WORK TASK:
Produce an exact copy of the lines from the line that contains "(164, 357) = (106, 249): pink" to the end of the listing below.

RECORDS TO PROCESS:
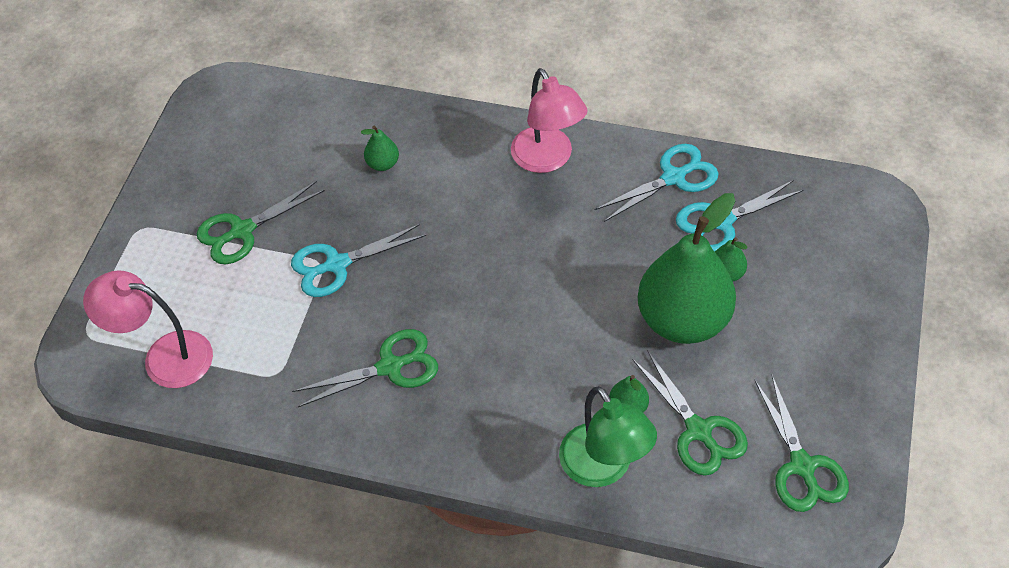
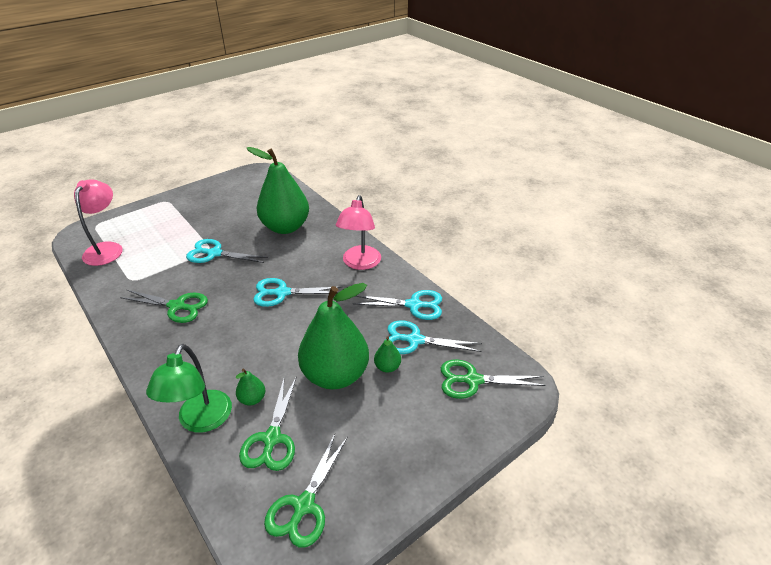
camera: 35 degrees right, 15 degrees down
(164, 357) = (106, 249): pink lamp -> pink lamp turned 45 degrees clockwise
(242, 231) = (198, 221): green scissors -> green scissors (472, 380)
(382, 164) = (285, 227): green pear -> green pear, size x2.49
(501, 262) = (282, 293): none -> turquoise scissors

SOLUTION FOR THIS PROBLEM:
(164, 357) = (106, 249): pink lamp -> pink lamp turned 45 degrees clockwise
(242, 231) = (198, 221): green scissors -> green scissors (472, 380)
(382, 164) = (285, 227): green pear -> green pear, size x2.49
(501, 262) = (282, 293): none -> turquoise scissors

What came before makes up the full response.